Records for the exercise:
• • •

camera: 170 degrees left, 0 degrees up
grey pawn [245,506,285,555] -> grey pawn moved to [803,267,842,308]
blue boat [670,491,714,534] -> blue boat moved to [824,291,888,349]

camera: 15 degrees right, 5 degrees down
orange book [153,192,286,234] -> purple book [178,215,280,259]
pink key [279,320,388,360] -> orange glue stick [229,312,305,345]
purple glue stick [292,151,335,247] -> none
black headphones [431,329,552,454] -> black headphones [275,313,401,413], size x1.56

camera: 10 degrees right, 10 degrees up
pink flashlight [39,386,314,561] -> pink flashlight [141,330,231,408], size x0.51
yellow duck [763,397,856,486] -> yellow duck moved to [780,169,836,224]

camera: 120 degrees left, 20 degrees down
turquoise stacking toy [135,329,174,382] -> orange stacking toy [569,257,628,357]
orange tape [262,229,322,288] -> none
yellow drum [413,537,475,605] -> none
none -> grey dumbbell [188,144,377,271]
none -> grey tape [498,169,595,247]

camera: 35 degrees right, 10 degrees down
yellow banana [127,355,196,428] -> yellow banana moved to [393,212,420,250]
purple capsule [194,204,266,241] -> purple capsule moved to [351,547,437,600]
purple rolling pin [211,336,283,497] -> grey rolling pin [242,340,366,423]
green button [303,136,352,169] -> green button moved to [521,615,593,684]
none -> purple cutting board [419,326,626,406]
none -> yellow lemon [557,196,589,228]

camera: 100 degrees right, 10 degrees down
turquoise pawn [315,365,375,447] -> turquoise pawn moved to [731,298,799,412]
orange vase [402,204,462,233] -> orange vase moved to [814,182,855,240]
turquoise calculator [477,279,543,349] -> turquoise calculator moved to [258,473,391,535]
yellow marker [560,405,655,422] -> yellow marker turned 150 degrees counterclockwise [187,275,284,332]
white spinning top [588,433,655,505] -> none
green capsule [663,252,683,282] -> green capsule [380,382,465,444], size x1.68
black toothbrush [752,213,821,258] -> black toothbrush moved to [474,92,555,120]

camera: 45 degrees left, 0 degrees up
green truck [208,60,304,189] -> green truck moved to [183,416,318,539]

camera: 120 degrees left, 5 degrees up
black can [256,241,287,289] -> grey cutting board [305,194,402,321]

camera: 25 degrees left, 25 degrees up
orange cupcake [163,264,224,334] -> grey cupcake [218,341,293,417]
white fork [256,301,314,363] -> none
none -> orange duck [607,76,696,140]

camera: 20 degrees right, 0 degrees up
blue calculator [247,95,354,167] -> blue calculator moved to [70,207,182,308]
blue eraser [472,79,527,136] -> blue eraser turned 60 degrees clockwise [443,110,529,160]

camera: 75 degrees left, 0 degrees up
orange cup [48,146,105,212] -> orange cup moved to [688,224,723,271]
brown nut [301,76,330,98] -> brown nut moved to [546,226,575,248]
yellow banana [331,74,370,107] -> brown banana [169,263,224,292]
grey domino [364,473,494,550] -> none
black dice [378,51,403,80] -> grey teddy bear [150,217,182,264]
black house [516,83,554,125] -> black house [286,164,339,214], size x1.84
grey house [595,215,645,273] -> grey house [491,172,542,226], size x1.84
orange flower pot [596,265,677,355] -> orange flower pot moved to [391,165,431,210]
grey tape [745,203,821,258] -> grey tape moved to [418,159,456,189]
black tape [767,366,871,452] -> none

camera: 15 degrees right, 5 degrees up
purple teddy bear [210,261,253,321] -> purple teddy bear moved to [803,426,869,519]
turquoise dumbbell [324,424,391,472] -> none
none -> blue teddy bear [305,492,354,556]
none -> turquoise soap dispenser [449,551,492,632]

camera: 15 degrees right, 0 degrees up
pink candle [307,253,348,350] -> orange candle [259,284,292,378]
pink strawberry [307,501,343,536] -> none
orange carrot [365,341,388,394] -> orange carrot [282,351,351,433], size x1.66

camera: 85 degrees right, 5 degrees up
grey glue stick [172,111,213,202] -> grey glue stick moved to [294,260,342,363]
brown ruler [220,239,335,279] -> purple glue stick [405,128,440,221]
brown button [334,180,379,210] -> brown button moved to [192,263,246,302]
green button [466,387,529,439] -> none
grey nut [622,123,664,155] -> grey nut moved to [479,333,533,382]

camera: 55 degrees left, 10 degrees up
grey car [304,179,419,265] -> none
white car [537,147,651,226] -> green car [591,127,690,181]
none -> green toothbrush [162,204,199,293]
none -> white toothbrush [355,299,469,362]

• • •

Instructions to follow: Starting at the first line of the records above, please copy every line exactly through the line containing "camera: 120 degrees left, 5 degrees up", and stop there.

Final answer:
camera: 170 degrees left, 0 degrees up
grey pawn [245,506,285,555] -> grey pawn moved to [803,267,842,308]
blue boat [670,491,714,534] -> blue boat moved to [824,291,888,349]

camera: 15 degrees right, 5 degrees down
orange book [153,192,286,234] -> purple book [178,215,280,259]
pink key [279,320,388,360] -> orange glue stick [229,312,305,345]
purple glue stick [292,151,335,247] -> none
black headphones [431,329,552,454] -> black headphones [275,313,401,413], size x1.56

camera: 10 degrees right, 10 degrees up
pink flashlight [39,386,314,561] -> pink flashlight [141,330,231,408], size x0.51
yellow duck [763,397,856,486] -> yellow duck moved to [780,169,836,224]

camera: 120 degrees left, 20 degrees down
turquoise stacking toy [135,329,174,382] -> orange stacking toy [569,257,628,357]
orange tape [262,229,322,288] -> none
yellow drum [413,537,475,605] -> none
none -> grey dumbbell [188,144,377,271]
none -> grey tape [498,169,595,247]

camera: 35 degrees right, 10 degrees down
yellow banana [127,355,196,428] -> yellow banana moved to [393,212,420,250]
purple capsule [194,204,266,241] -> purple capsule moved to [351,547,437,600]
purple rolling pin [211,336,283,497] -> grey rolling pin [242,340,366,423]
green button [303,136,352,169] -> green button moved to [521,615,593,684]
none -> purple cutting board [419,326,626,406]
none -> yellow lemon [557,196,589,228]

camera: 100 degrees right, 10 degrees down
turquoise pawn [315,365,375,447] -> turquoise pawn moved to [731,298,799,412]
orange vase [402,204,462,233] -> orange vase moved to [814,182,855,240]
turquoise calculator [477,279,543,349] -> turquoise calculator moved to [258,473,391,535]
yellow marker [560,405,655,422] -> yellow marker turned 150 degrees counterclockwise [187,275,284,332]
white spinning top [588,433,655,505] -> none
green capsule [663,252,683,282] -> green capsule [380,382,465,444], size x1.68
black toothbrush [752,213,821,258] -> black toothbrush moved to [474,92,555,120]

camera: 45 degrees left, 0 degrees up
green truck [208,60,304,189] -> green truck moved to [183,416,318,539]

camera: 120 degrees left, 5 degrees up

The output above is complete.